Material supplied START

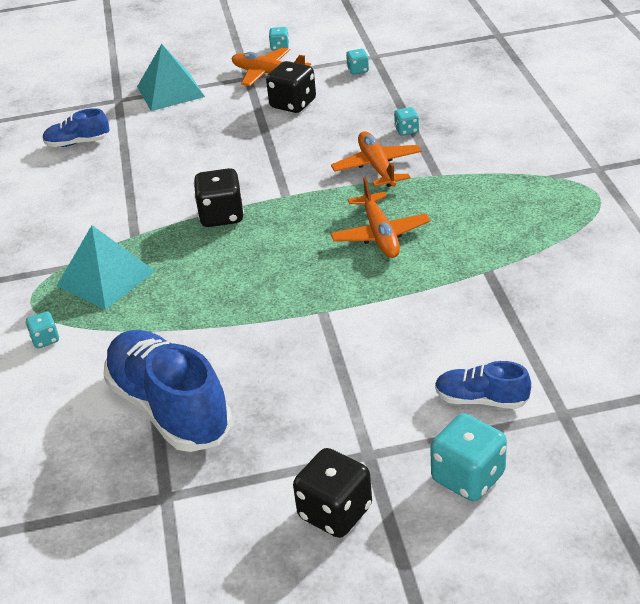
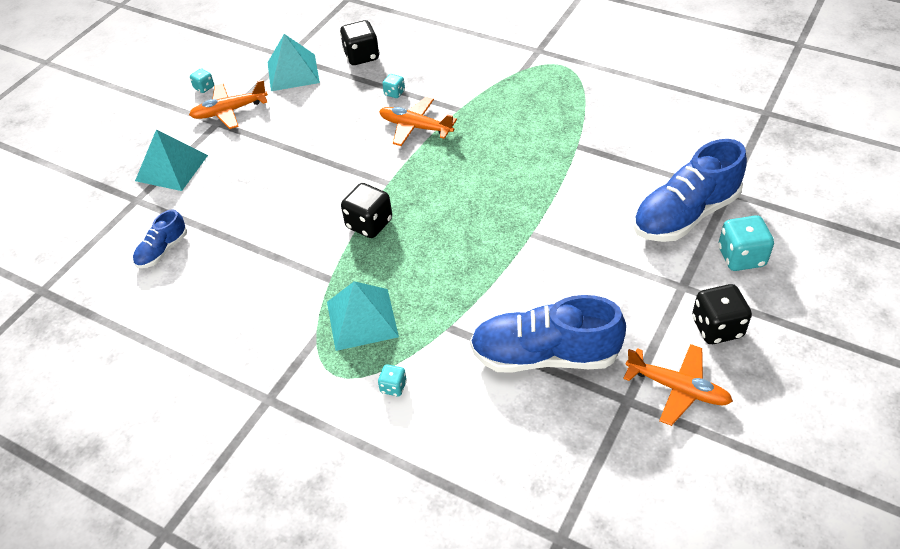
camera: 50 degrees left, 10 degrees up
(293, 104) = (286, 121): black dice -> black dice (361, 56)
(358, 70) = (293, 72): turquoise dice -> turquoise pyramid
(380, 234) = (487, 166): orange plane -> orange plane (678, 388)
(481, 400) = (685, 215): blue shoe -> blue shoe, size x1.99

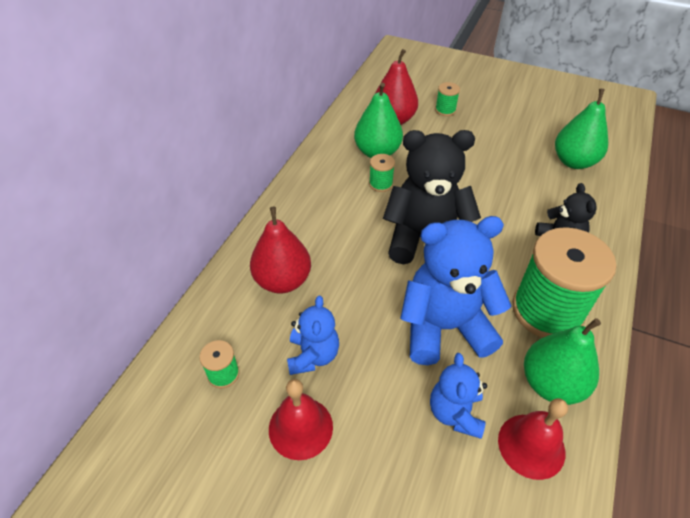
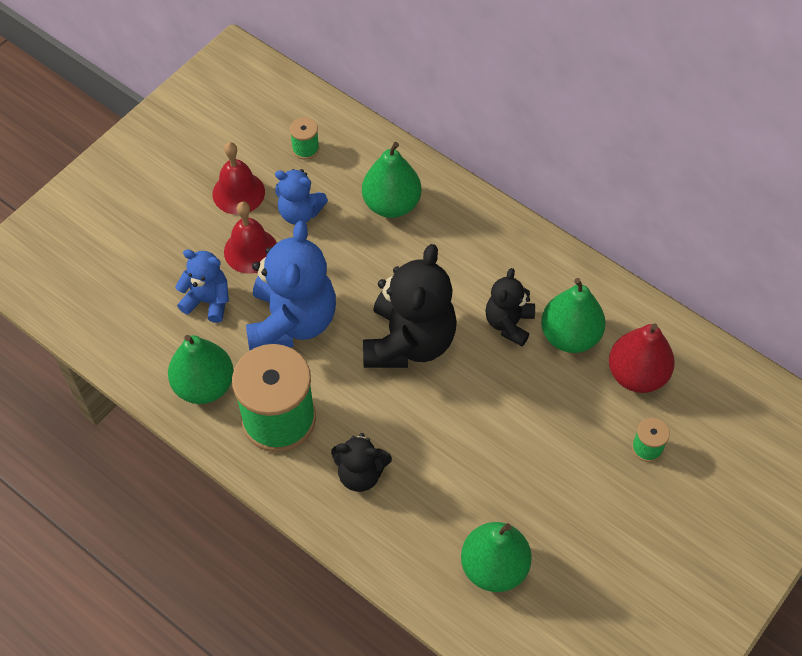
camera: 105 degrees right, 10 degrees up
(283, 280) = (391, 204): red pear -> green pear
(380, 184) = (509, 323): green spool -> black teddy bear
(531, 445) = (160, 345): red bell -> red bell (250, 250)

Material supplied END
Material supplied START

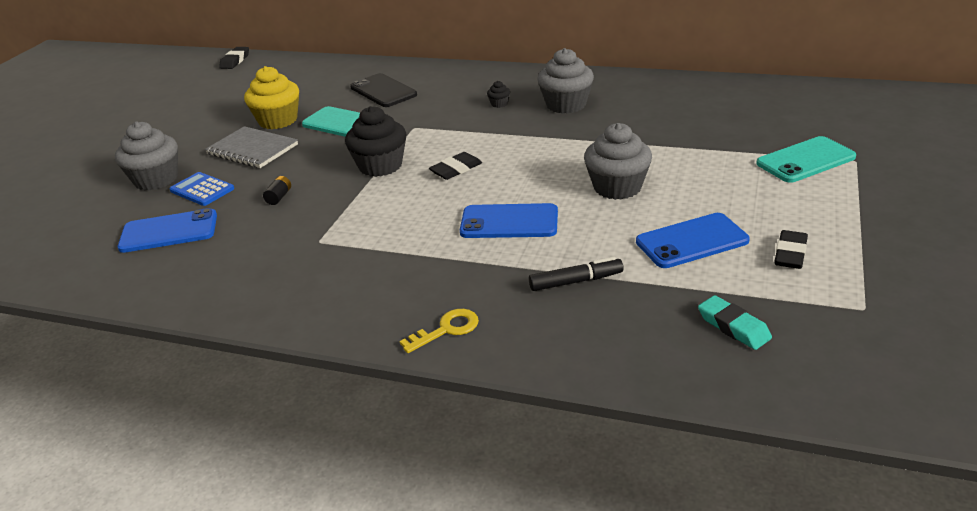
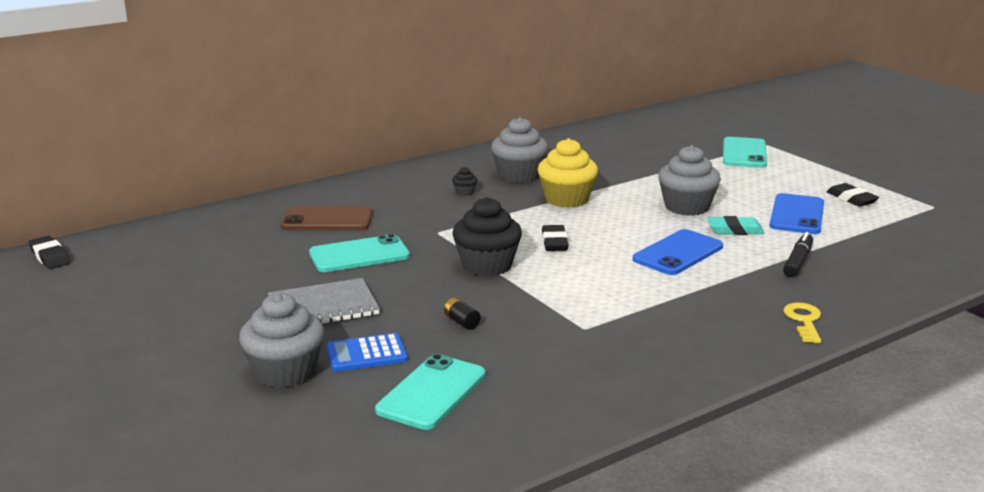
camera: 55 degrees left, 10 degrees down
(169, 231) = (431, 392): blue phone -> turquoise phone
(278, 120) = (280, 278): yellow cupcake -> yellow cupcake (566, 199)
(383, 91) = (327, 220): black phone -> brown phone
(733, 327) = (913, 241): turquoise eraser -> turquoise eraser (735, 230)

Material supplied END

### Directions for this task
From the records above, retype only the lines starting at the line that contains "(380, 184) = (509, 323): green" and ending at the line that contains "(531, 445) = (160, 345): red", both included.

### Finished task
(380, 184) = (509, 323): green spool -> black teddy bear
(531, 445) = (160, 345): red bell -> red bell (250, 250)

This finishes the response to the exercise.